** Opening Data to examine block **

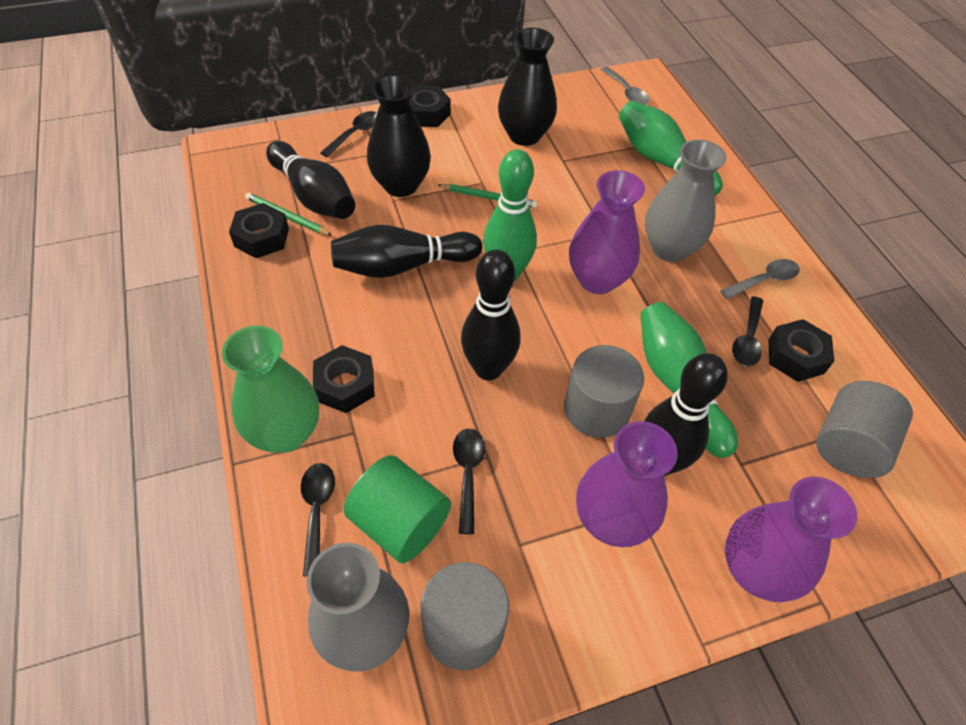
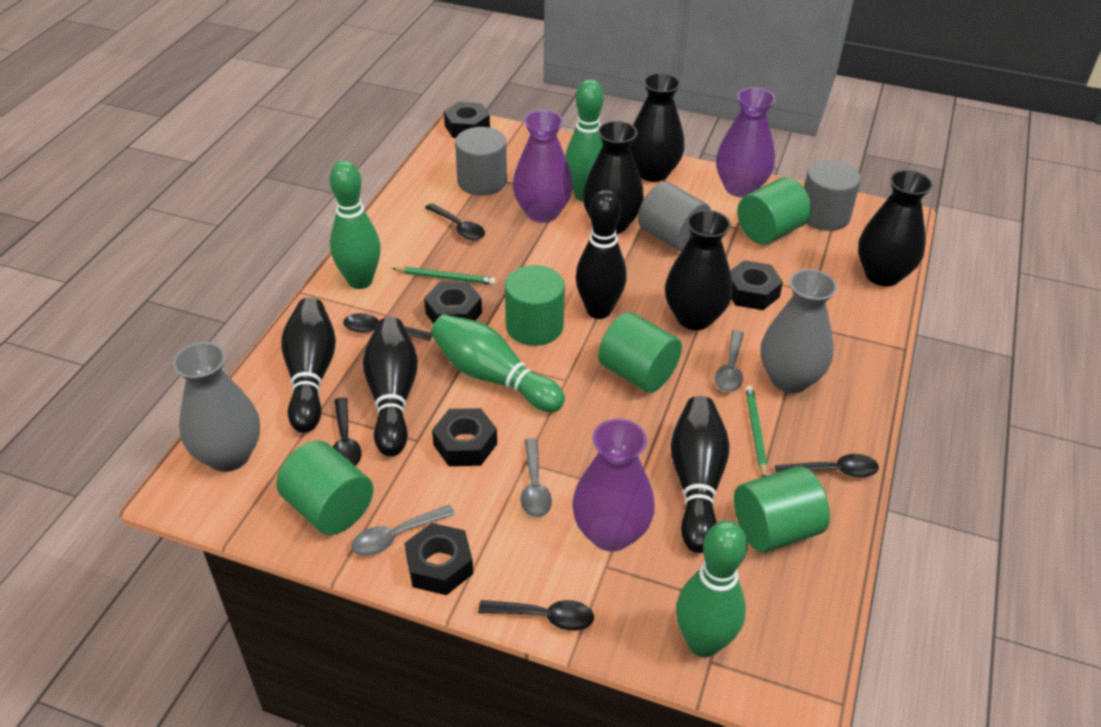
black nut: 4 -> 5
black spoon: 4 -> 5
black vase: 2 -> 4
green bowling pin: 3 -> 4
green cylinder: 1 -> 5
green vase: 1 -> 0
grey spoon: 2 -> 3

** Closing Data to examine block **

** Task statement **
From the listing above, determine how many lines contain "black", then write only that number.

** Written solution **
3